- [Task goal] The expected output is the line bearing "bookcase: (431, 287)" followed by all remaining lines of the records, each restated word for word.

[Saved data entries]
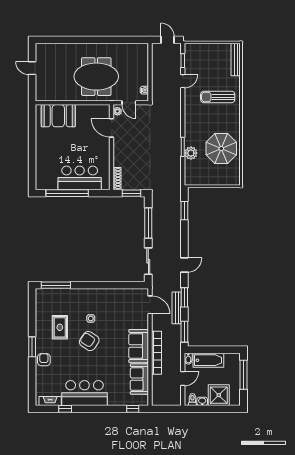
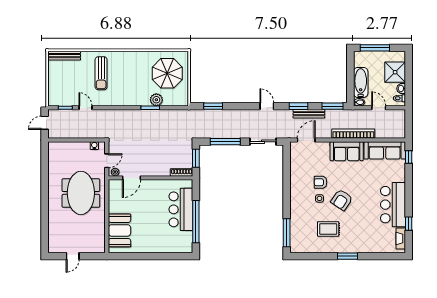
parasol: (221, 149) -> (167, 73), moved
armchair: (44, 360) -> (321, 182), moved
sofa: (139, 379) -> (385, 150), width x1.36

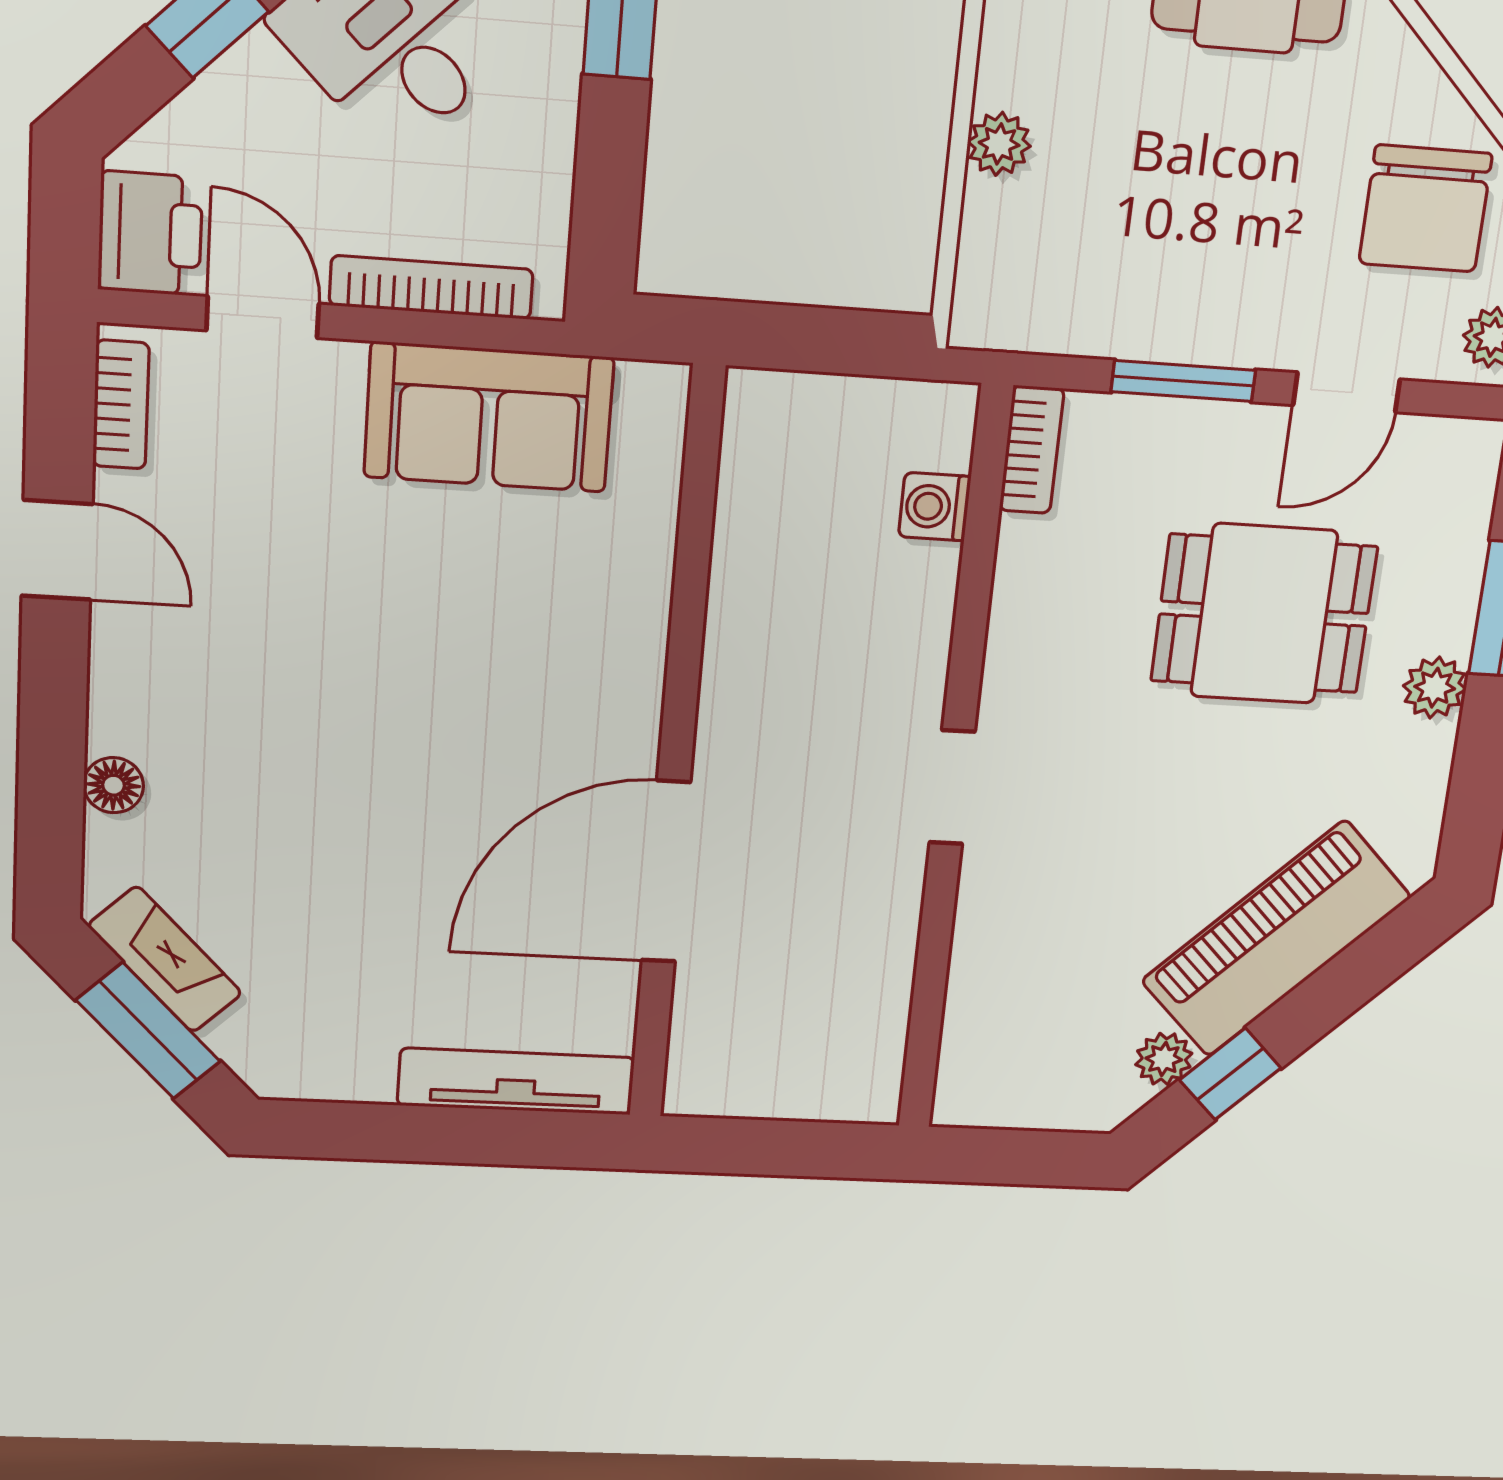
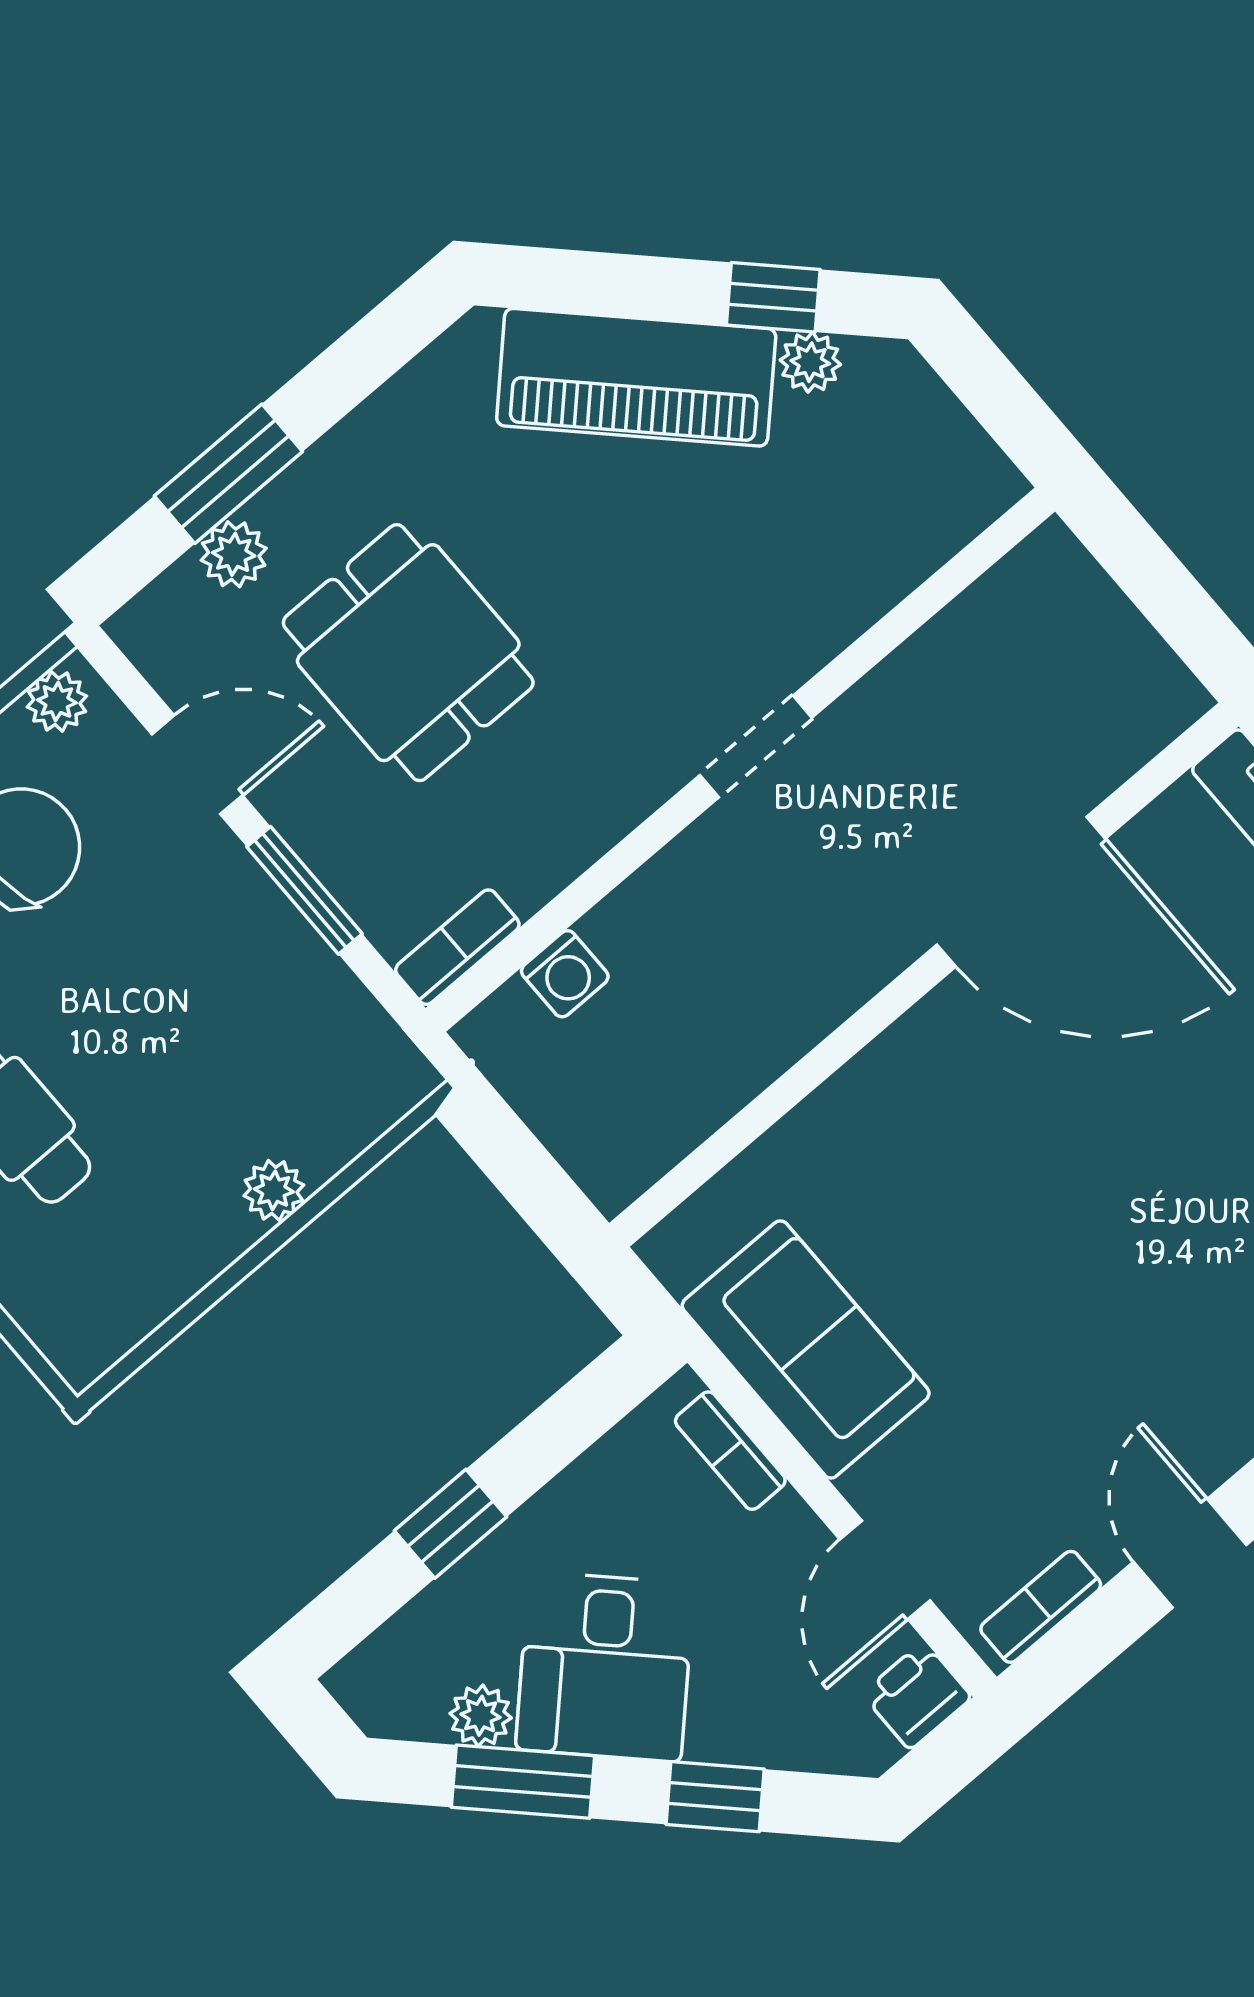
printer: (150, 234) -> (917, 1696), width x0.73, depth x0.81
bookcase: (431, 287) -> (730, 1451), width x0.64
plant: (1435, 688) -> (234, 554), moved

- [Your response]
bookcase: (431, 287) -> (730, 1451), width x0.64
plant: (1435, 688) -> (234, 554), moved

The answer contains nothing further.